* Exercise aim:
Extract every line from the entries below that contains the word "each", copying all such lines in full. Treat the match as case-sensitive.

* Data extract:

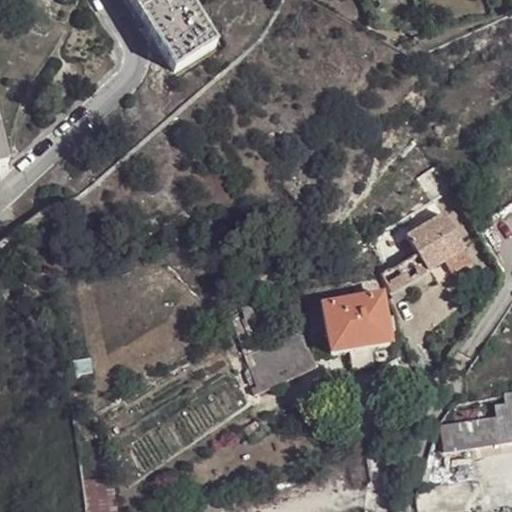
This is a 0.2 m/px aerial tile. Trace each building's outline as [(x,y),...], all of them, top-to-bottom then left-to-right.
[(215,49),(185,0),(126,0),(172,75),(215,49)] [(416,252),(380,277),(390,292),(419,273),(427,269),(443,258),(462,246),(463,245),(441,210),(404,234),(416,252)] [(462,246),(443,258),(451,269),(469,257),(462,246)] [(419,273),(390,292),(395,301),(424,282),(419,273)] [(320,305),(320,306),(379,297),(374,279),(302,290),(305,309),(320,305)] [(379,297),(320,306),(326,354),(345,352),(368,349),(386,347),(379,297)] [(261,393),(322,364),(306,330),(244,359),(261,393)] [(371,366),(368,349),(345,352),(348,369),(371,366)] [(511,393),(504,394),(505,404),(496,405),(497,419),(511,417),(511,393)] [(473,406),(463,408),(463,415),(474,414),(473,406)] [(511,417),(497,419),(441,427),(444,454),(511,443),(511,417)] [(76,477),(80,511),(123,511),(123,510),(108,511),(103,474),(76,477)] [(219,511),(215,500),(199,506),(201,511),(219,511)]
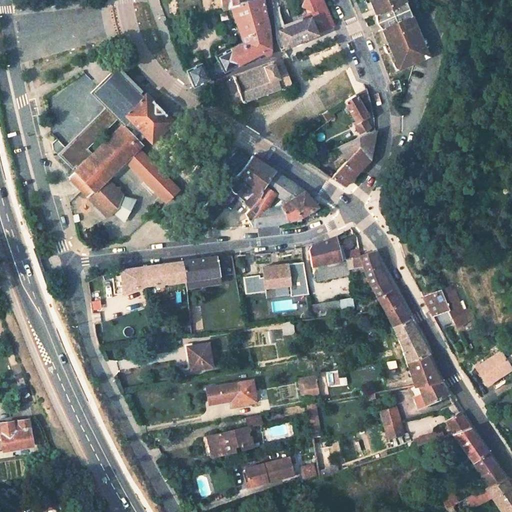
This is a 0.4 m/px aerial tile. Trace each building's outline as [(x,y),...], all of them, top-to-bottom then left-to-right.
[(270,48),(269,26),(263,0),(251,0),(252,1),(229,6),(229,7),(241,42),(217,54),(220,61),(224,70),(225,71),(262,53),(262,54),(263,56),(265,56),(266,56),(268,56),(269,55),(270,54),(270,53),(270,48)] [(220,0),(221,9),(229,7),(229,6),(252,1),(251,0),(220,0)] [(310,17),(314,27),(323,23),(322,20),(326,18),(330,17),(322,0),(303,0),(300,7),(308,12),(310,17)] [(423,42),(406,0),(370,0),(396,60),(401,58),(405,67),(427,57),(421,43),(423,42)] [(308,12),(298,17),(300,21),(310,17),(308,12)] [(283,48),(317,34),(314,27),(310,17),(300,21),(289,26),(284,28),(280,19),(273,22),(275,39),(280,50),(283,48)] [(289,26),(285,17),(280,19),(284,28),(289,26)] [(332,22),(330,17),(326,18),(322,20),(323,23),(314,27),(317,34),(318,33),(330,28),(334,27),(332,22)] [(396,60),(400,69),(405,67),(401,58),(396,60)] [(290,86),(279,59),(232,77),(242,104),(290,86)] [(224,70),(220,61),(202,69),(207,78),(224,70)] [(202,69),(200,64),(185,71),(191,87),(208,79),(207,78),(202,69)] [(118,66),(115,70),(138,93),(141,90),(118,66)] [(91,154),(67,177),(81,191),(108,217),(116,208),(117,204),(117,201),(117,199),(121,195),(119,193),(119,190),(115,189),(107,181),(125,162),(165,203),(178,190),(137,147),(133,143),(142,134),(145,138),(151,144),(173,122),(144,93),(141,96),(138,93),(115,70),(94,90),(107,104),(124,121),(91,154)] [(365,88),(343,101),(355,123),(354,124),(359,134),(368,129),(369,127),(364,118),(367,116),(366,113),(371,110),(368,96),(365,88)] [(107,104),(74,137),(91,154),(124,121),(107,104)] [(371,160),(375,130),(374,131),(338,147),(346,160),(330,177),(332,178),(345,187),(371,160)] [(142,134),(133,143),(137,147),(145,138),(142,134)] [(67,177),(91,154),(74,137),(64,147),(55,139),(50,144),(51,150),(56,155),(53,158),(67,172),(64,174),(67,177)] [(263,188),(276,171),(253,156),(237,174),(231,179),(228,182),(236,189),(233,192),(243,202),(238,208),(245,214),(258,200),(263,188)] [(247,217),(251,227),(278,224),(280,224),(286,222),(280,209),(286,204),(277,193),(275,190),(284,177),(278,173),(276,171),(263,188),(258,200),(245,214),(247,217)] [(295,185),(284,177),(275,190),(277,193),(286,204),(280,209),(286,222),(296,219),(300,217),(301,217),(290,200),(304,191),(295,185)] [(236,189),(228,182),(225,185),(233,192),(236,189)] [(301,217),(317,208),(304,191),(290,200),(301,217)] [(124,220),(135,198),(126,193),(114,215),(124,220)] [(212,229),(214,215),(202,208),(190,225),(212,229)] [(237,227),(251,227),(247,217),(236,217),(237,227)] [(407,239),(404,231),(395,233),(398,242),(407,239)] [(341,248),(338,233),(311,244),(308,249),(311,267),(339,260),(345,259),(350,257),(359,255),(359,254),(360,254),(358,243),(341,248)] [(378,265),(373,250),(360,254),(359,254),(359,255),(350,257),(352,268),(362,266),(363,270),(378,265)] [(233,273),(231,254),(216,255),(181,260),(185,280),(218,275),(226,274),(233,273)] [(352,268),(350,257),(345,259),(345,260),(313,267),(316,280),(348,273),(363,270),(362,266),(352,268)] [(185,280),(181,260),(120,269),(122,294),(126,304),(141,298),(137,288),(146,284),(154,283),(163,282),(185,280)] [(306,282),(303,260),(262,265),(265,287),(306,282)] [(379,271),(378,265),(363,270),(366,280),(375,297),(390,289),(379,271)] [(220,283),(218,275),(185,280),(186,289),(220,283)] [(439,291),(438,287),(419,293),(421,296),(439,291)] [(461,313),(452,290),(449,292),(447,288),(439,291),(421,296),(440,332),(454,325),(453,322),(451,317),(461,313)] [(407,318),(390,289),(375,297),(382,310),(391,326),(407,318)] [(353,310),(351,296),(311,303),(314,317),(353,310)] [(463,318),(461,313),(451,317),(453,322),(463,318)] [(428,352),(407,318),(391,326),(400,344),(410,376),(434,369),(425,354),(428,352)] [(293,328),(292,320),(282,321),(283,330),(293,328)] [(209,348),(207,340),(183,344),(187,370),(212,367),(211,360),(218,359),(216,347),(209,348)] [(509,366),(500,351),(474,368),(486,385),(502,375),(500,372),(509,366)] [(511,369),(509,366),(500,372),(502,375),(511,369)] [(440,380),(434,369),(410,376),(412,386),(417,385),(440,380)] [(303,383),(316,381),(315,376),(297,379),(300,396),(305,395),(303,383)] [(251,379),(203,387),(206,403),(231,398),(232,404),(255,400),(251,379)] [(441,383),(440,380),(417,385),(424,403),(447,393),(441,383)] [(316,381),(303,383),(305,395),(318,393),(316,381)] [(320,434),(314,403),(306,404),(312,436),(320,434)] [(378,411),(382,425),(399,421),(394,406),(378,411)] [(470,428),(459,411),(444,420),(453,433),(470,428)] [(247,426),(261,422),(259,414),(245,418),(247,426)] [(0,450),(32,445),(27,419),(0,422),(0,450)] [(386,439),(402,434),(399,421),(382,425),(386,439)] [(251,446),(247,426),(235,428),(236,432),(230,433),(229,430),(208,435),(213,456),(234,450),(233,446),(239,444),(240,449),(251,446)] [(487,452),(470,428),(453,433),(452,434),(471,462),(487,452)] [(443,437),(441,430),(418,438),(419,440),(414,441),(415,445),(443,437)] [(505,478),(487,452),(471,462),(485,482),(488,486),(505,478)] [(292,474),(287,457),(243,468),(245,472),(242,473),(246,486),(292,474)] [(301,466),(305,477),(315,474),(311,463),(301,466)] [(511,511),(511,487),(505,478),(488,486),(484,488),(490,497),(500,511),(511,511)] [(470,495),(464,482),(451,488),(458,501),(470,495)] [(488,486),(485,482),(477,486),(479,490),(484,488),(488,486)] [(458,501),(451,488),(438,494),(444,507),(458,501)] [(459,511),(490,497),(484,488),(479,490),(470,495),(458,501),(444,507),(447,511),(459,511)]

---

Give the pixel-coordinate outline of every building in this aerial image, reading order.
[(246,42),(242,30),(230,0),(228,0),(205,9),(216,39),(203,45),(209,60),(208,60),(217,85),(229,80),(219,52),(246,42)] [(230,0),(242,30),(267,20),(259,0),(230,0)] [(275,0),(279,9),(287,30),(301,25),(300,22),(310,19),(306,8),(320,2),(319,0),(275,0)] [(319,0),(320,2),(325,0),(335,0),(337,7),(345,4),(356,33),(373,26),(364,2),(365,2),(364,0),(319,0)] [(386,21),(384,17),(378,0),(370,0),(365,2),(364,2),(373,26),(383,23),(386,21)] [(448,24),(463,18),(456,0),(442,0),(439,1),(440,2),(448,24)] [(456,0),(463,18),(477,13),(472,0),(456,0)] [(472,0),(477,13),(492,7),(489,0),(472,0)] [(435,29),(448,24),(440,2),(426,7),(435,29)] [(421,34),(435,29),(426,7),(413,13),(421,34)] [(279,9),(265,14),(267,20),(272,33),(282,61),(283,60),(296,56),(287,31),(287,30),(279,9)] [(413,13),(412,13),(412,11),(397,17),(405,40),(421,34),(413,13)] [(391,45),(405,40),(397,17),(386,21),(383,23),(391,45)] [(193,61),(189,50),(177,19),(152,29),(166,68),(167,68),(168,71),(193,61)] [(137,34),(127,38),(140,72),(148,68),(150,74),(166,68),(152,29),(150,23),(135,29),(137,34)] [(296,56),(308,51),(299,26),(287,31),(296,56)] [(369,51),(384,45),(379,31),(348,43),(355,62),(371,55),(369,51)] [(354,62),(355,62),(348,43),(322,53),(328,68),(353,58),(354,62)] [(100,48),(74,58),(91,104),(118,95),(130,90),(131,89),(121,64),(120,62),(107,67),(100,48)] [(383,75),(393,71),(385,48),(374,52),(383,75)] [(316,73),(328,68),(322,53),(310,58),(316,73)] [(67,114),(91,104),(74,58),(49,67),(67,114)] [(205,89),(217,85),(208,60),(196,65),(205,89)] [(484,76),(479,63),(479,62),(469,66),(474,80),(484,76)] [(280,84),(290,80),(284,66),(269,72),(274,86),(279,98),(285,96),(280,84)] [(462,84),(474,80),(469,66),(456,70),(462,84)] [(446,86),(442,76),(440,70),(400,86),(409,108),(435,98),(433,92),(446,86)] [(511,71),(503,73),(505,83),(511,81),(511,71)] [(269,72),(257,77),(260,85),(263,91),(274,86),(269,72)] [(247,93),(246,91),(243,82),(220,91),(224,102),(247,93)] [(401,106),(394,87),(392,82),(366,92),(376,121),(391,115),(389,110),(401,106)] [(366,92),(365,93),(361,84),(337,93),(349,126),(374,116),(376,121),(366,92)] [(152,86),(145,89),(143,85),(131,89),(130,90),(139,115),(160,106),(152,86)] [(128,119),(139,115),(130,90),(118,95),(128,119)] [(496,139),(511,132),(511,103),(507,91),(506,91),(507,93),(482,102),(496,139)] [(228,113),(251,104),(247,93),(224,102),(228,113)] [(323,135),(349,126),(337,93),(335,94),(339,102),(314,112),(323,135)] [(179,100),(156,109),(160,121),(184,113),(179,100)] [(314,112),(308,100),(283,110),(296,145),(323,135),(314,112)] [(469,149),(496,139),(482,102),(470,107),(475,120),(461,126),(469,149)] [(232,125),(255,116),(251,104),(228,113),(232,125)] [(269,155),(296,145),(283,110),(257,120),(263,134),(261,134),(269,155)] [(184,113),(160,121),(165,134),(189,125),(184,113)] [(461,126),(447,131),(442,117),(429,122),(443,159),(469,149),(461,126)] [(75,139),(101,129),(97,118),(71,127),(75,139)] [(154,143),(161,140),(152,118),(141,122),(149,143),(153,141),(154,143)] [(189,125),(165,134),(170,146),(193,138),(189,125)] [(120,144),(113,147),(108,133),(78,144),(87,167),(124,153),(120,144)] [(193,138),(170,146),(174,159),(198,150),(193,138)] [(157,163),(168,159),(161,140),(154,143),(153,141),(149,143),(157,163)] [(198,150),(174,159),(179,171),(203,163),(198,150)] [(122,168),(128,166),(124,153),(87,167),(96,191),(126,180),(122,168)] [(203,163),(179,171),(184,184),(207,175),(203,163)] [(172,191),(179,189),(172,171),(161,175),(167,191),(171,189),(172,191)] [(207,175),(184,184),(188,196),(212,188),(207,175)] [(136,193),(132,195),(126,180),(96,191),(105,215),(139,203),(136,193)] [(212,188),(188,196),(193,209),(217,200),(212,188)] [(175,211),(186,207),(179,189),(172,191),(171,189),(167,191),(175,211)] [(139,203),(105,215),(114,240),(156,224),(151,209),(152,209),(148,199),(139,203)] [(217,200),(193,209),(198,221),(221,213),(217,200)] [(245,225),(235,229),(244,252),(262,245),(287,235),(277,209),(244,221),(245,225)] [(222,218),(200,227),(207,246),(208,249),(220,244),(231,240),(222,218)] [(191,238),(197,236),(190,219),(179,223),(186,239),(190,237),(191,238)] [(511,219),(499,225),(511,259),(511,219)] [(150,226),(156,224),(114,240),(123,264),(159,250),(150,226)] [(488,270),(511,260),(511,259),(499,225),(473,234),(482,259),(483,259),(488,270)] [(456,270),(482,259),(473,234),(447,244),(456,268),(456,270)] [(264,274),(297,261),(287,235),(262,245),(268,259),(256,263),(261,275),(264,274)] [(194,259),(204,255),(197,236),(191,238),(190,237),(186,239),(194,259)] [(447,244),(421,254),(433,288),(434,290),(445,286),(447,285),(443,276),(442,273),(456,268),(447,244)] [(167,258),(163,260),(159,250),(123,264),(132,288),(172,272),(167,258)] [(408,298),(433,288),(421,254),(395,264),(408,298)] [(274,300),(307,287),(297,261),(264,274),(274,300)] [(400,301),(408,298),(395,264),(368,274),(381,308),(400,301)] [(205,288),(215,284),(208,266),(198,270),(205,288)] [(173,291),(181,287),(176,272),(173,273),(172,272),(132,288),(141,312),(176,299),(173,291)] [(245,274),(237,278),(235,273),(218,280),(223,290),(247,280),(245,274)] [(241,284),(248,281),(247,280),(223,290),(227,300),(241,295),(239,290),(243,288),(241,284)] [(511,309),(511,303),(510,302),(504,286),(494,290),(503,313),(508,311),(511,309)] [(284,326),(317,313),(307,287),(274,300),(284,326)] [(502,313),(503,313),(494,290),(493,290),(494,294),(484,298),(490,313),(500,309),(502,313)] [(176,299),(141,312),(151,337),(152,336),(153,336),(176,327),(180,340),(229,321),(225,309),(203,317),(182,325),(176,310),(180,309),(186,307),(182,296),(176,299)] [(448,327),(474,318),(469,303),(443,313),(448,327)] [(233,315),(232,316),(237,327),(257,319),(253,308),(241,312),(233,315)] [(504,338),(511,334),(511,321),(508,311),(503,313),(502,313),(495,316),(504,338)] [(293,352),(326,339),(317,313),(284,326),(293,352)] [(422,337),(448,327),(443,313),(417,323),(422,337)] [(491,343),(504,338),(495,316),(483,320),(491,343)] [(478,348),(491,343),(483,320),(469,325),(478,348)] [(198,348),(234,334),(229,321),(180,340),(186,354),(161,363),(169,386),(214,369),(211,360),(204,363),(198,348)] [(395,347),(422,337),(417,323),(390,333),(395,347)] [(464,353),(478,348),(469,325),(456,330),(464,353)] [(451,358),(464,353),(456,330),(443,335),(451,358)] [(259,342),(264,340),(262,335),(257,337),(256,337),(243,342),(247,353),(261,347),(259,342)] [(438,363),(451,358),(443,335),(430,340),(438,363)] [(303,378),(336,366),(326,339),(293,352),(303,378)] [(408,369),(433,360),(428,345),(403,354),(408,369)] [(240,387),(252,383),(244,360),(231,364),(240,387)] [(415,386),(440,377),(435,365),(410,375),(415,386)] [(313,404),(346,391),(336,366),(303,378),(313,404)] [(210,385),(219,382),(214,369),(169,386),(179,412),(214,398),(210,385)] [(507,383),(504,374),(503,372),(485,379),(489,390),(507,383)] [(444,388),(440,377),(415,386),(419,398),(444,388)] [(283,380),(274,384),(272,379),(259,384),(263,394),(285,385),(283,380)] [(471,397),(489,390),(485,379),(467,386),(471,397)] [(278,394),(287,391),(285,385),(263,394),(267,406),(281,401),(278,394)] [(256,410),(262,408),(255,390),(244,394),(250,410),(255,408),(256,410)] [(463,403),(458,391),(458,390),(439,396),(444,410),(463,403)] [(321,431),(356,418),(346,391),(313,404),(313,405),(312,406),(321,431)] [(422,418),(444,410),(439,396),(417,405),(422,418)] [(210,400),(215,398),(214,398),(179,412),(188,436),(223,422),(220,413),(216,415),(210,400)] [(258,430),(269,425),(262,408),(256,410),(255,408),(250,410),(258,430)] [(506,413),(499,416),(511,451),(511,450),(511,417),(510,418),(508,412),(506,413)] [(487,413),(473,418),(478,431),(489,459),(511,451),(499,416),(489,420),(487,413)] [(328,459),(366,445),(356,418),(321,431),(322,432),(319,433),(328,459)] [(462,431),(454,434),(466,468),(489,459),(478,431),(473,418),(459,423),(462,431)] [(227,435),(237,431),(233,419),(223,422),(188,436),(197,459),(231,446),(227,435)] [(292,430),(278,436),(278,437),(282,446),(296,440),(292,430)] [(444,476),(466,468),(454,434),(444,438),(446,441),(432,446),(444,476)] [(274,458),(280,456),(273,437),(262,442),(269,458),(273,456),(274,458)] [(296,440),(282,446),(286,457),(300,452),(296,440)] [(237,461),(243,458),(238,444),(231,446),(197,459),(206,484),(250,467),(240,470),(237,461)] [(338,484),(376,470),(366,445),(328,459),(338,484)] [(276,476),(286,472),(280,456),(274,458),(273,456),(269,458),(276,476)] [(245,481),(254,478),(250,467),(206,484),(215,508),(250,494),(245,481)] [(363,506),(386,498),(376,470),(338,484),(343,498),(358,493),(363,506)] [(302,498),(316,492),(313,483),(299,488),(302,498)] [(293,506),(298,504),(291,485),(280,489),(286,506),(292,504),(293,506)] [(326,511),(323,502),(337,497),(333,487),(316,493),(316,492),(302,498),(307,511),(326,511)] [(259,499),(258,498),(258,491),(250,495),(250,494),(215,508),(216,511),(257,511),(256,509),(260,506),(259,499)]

* Completed task:
This is a 0.2 m/px aerial tile. Trace each building's outline as [(x,y),...], all of them, top-to-bottom then left-to-right.
This is a 0.4 m/px aerial tile. Trace each building's outline as [(x,y),...], all of them, top-to-bottom then left-to-right.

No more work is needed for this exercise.